== SUPPLIED MATERIAL ==
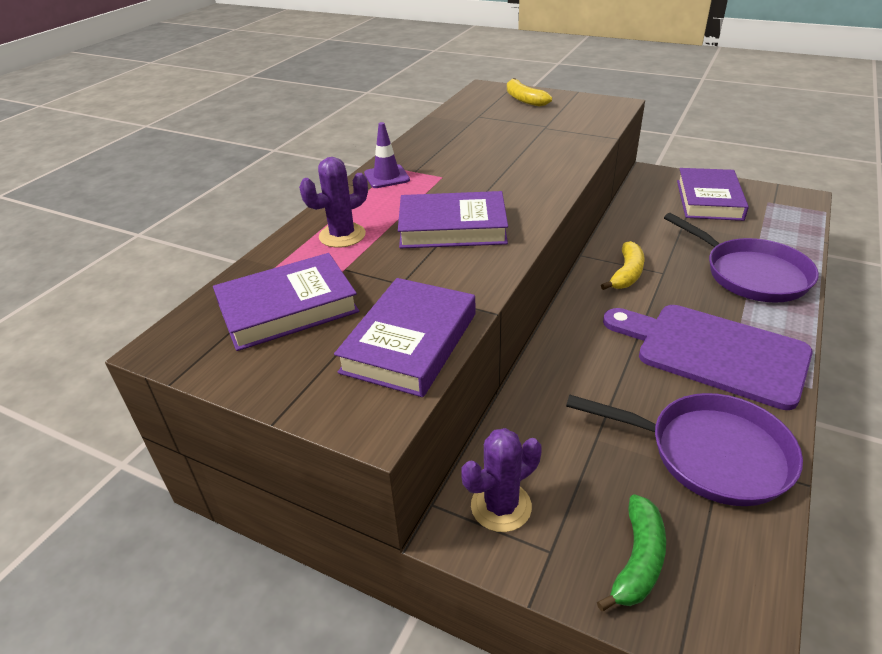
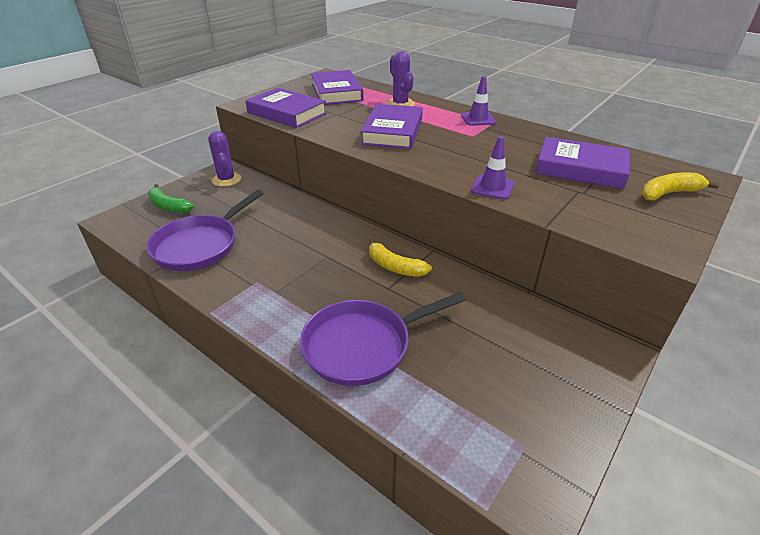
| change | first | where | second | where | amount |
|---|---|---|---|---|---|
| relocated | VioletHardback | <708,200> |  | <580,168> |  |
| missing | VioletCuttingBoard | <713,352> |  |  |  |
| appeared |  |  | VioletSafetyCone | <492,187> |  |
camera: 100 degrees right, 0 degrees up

== EXERCISE BRIEF ==
Reproduce the material above in full, exactly, with no images.

== COMPLETED TASK ==
| change | first | where | second | where | amount |
|---|---|---|---|---|---|
| relocated | VioletHardback | <708,200> |  | <580,168> |  |
| missing | VioletCuttingBoard | <713,352> |  |  |  |
| appeared |  |  | VioletSafetyCone | <492,187> |  |
camera: 100 degrees right, 0 degrees up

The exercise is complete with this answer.